THE TASK:
The entire listing that follows must be repeated exactly, pictures excluded.

##### DATA #####

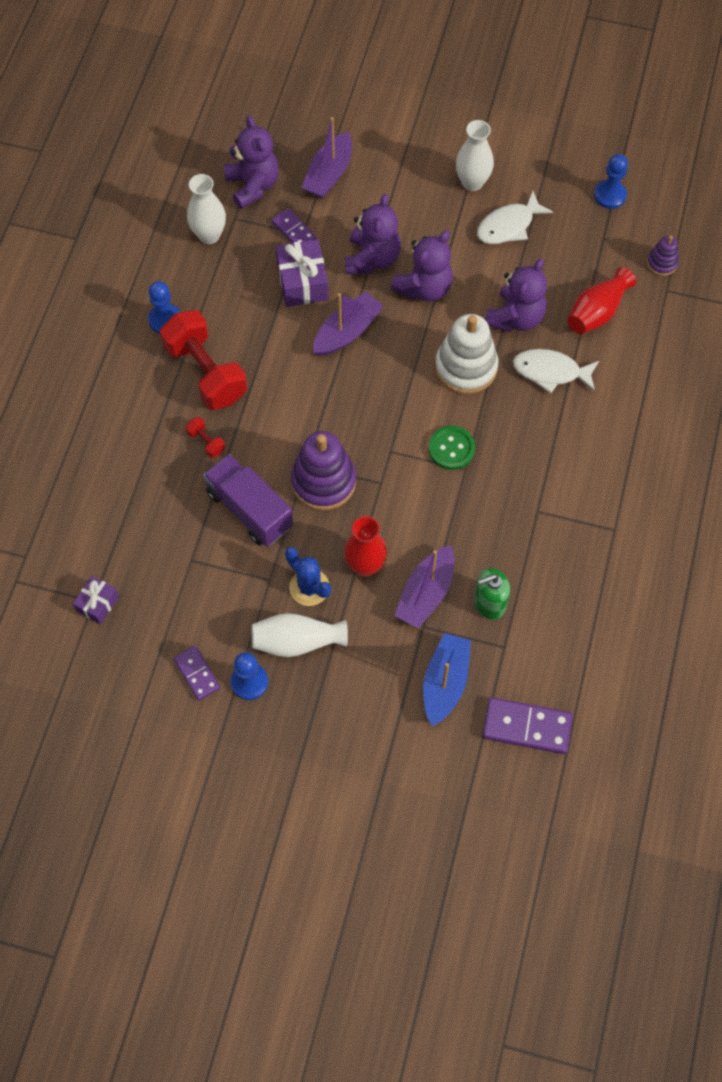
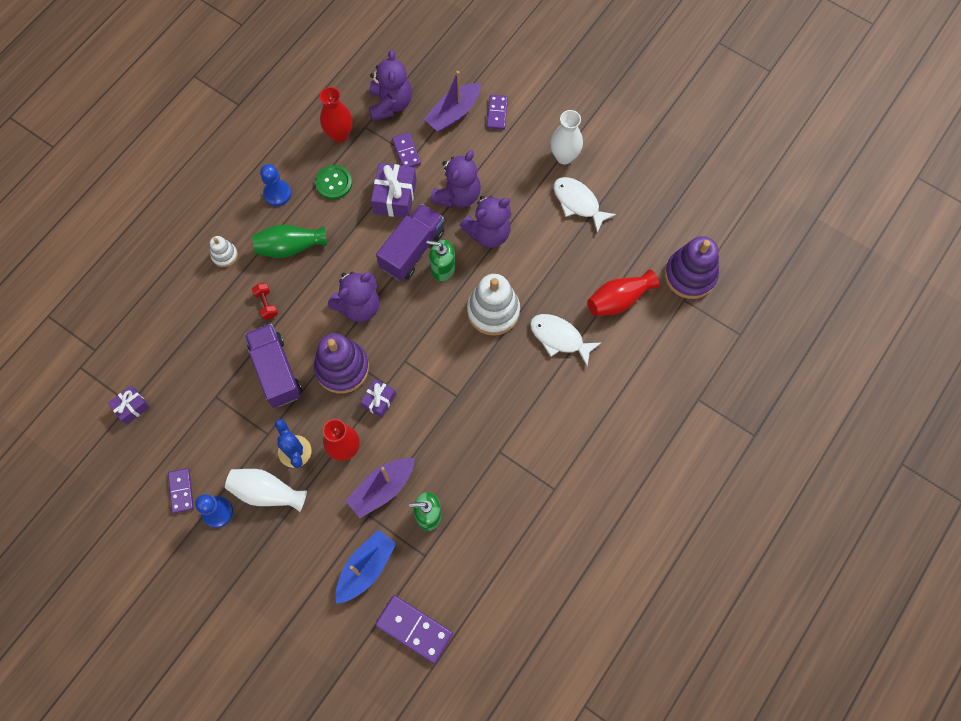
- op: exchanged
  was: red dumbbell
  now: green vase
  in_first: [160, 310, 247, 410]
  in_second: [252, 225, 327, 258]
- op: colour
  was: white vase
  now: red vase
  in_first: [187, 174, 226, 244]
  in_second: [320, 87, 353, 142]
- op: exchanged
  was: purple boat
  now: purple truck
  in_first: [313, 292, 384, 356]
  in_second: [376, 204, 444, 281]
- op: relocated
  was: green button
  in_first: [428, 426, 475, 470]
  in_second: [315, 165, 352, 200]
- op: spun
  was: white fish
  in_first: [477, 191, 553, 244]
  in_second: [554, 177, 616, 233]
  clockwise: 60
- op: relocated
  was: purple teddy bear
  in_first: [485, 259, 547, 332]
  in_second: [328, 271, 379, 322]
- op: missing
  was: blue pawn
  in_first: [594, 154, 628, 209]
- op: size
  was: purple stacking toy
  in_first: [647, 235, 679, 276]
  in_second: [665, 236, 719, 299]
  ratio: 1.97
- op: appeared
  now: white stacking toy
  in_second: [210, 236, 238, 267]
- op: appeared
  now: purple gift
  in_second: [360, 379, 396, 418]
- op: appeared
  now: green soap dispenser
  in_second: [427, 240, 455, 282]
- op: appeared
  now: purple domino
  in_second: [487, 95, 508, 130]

#####

EXERCISE SOLUTION:
- op: exchanged
  was: red dumbbell
  now: green vase
  in_first: [160, 310, 247, 410]
  in_second: [252, 225, 327, 258]
- op: colour
  was: white vase
  now: red vase
  in_first: [187, 174, 226, 244]
  in_second: [320, 87, 353, 142]
- op: exchanged
  was: purple boat
  now: purple truck
  in_first: [313, 292, 384, 356]
  in_second: [376, 204, 444, 281]
- op: relocated
  was: green button
  in_first: [428, 426, 475, 470]
  in_second: [315, 165, 352, 200]
- op: spun
  was: white fish
  in_first: [477, 191, 553, 244]
  in_second: [554, 177, 616, 233]
  clockwise: 60
- op: relocated
  was: purple teddy bear
  in_first: [485, 259, 547, 332]
  in_second: [328, 271, 379, 322]
- op: missing
  was: blue pawn
  in_first: [594, 154, 628, 209]
- op: size
  was: purple stacking toy
  in_first: [647, 235, 679, 276]
  in_second: [665, 236, 719, 299]
  ratio: 1.97
- op: appeared
  now: white stacking toy
  in_second: [210, 236, 238, 267]
- op: appeared
  now: purple gift
  in_second: [360, 379, 396, 418]
- op: appeared
  now: green soap dispenser
  in_second: [427, 240, 455, 282]
- op: appeared
  now: purple domino
  in_second: [487, 95, 508, 130]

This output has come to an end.